# Problem to solve
Examine each line of the data, and copy the ones containing "apple".

# Given material
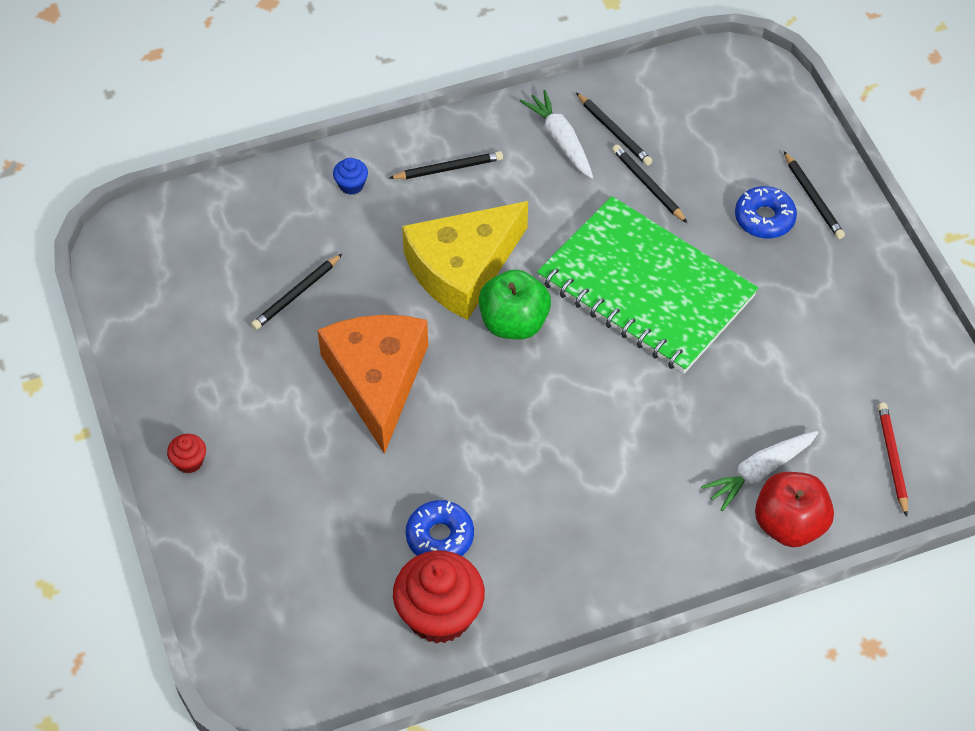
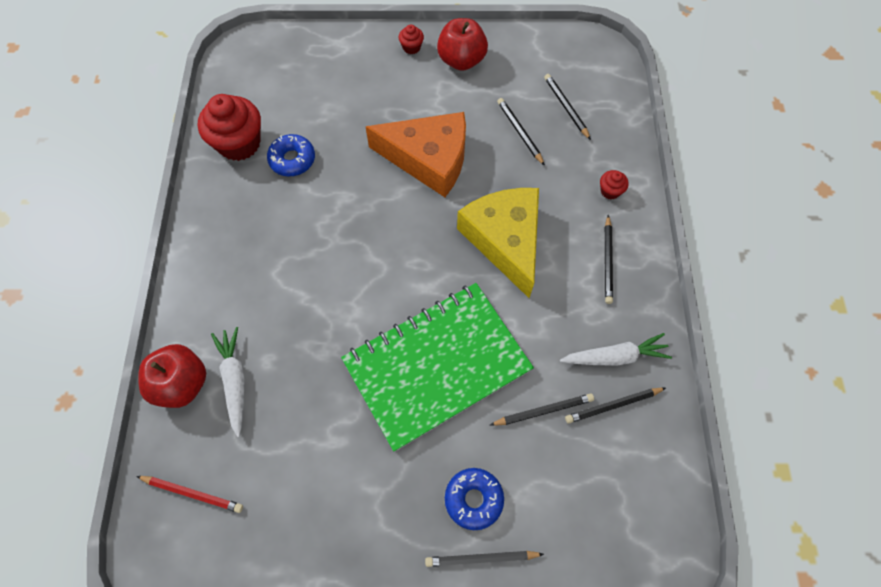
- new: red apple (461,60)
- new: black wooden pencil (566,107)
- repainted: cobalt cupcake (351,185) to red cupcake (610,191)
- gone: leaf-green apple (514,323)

# Task answer
- new: red apple (461,60)
- gone: leaf-green apple (514,323)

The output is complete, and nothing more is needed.